### [WHAT IS BEING ASKED]
Look below for the line containing "blue line: moved 9 px right, 22 px up"; from there through the line containing "pink hexagon at", both lines included, please set down each line exactly and nothing else.

### [DATASET EXTRACT]
+++
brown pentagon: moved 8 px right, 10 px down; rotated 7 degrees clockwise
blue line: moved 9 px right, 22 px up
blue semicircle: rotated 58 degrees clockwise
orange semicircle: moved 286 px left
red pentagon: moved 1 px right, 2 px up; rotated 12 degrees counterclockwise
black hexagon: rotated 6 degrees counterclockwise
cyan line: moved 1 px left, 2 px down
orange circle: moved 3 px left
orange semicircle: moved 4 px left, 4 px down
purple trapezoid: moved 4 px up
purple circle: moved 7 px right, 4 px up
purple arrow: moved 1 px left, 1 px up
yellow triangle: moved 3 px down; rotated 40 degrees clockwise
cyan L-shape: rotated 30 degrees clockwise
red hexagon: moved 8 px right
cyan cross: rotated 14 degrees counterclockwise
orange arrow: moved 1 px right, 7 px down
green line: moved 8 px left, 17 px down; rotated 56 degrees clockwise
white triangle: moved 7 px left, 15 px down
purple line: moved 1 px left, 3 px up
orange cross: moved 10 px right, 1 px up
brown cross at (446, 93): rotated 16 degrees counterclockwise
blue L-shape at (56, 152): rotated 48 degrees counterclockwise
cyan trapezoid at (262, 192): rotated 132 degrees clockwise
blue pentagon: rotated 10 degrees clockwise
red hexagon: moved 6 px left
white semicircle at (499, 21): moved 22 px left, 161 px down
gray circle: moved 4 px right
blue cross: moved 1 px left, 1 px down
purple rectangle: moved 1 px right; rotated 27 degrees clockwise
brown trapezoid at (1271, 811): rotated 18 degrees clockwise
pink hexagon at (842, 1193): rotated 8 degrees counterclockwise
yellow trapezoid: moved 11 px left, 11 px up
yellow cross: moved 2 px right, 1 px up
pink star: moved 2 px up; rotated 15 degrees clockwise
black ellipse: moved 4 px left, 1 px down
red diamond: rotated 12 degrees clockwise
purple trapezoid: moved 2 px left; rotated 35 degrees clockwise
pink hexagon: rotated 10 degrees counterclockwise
+++
### [RESULT OF THE TASK]
blue line: moved 9 px right, 22 px up
blue semicircle: rotated 58 degrees clockwise
orange semicircle: moved 286 px left
red pentagon: moved 1 px right, 2 px up; rotated 12 degrees counterclockwise
black hexagon: rotated 6 degrees counterclockwise
cyan line: moved 1 px left, 2 px down
orange circle: moved 3 px left
orange semicircle: moved 4 px left, 4 px down
purple trapezoid: moved 4 px up
purple circle: moved 7 px right, 4 px up
purple arrow: moved 1 px left, 1 px up
yellow triangle: moved 3 px down; rotated 40 degrees clockwise
cyan L-shape: rotated 30 degrees clockwise
red hexagon: moved 8 px right
cyan cross: rotated 14 degrees counterclockwise
orange arrow: moved 1 px right, 7 px down
green line: moved 8 px left, 17 px down; rotated 56 degrees clockwise
white triangle: moved 7 px left, 15 px down
purple line: moved 1 px left, 3 px up
orange cross: moved 10 px right, 1 px up
brown cross at (446, 93): rotated 16 degrees counterclockwise
blue L-shape at (56, 152): rotated 48 degrees counterclockwise
cyan trapezoid at (262, 192): rotated 132 degrees clockwise
blue pentagon: rotated 10 degrees clockwise
red hexagon: moved 6 px left
white semicircle at (499, 21): moved 22 px left, 161 px down
gray circle: moved 4 px right
blue cross: moved 1 px left, 1 px down
purple rectangle: moved 1 px right; rotated 27 degrees clockwise
brown trapezoid at (1271, 811): rotated 18 degrees clockwise
pink hexagon at (842, 1193): rotated 8 degrees counterclockwise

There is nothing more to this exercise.